══ Extracted information

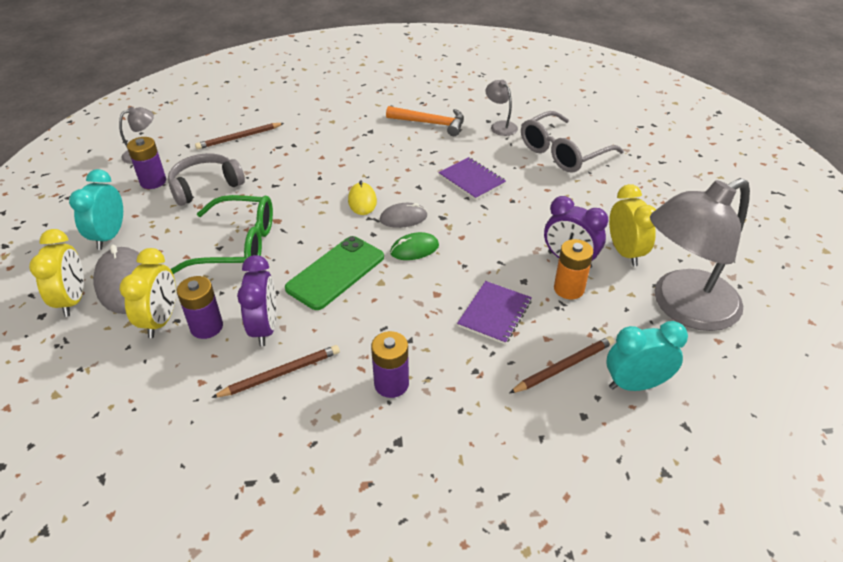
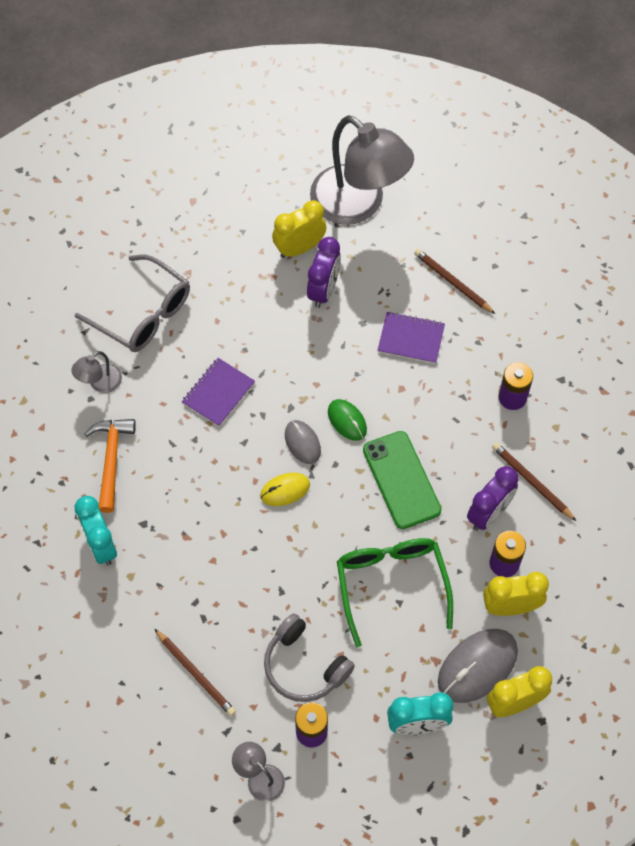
camera: 105 degrees left, 20 degrees up
(265, 328) = (489, 514): purple clock -> purple clock turned 150 degrees clockwise
(335, 272) = (401, 480): green phone -> green phone turned 45 degrees clockwise
(569, 289) = (362, 287): orange battery -> none
(635, 384) = (453, 235): turquoise clock -> turquoise clock (101, 545)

════

Task details: The lines to quote run from the one containing "(335, 272) = (401, 480): green" through the final line of the material above; please give them exactly, both ends included, and nothing else.

Output for this task:
(335, 272) = (401, 480): green phone -> green phone turned 45 degrees clockwise
(569, 289) = (362, 287): orange battery -> none
(635, 384) = (453, 235): turquoise clock -> turquoise clock (101, 545)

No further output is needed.